WHAT YOU NEED TO DO:
All of the data should be output character for character, except the pictures.

Before-and-after object lists:
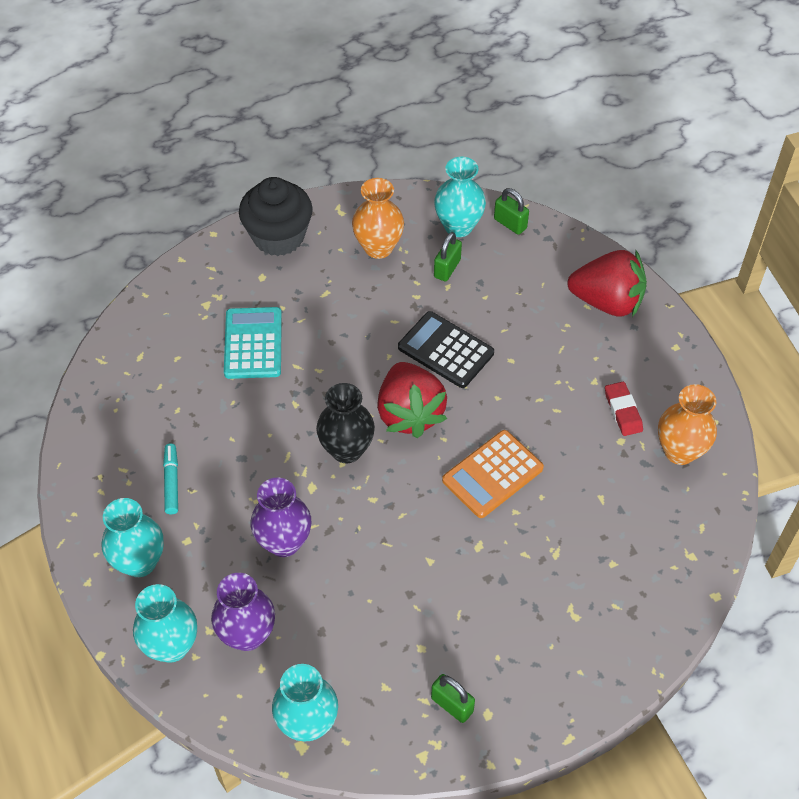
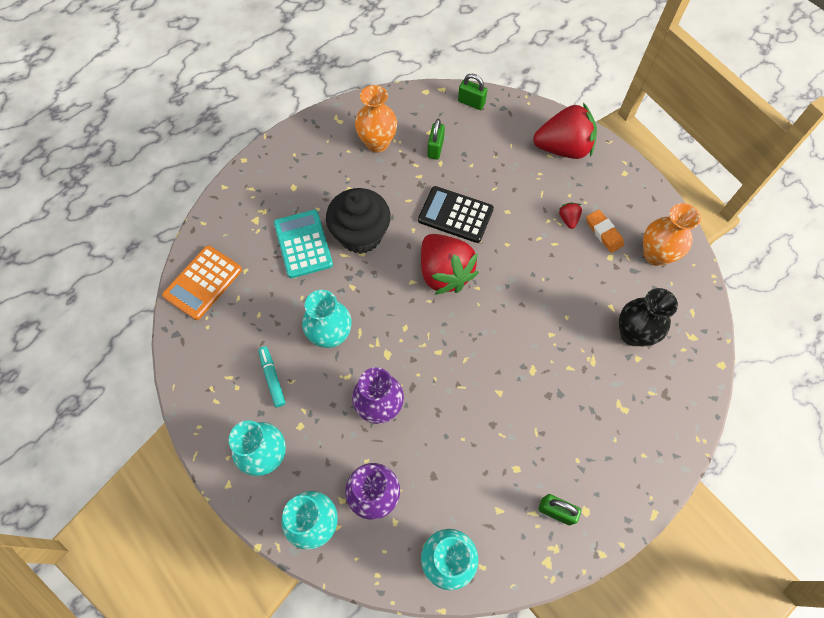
camera: 15 degrees left, 10 degrees up
(278, 237) = (296, 151): black cupcake -> black cupcake (360, 234)
(346, 450) = (405, 315): black vase -> black vase (633, 334)
(458, 226) = (433, 113): turquoise vase -> turquoise vase (331, 335)
(492, 474) = (524, 308): orange calculator -> orange calculator (203, 283)
(583, 386) = (568, 219): none -> red strawberry
(623, 411) = (603, 233): red eraser -> orange eraser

EXPECTED ANSWER:
camera: 15 degrees left, 10 degrees up
(278, 237) = (296, 151): black cupcake -> black cupcake (360, 234)
(346, 450) = (405, 315): black vase -> black vase (633, 334)
(458, 226) = (433, 113): turquoise vase -> turquoise vase (331, 335)
(492, 474) = (524, 308): orange calculator -> orange calculator (203, 283)
(583, 386) = (568, 219): none -> red strawberry
(623, 411) = (603, 233): red eraser -> orange eraser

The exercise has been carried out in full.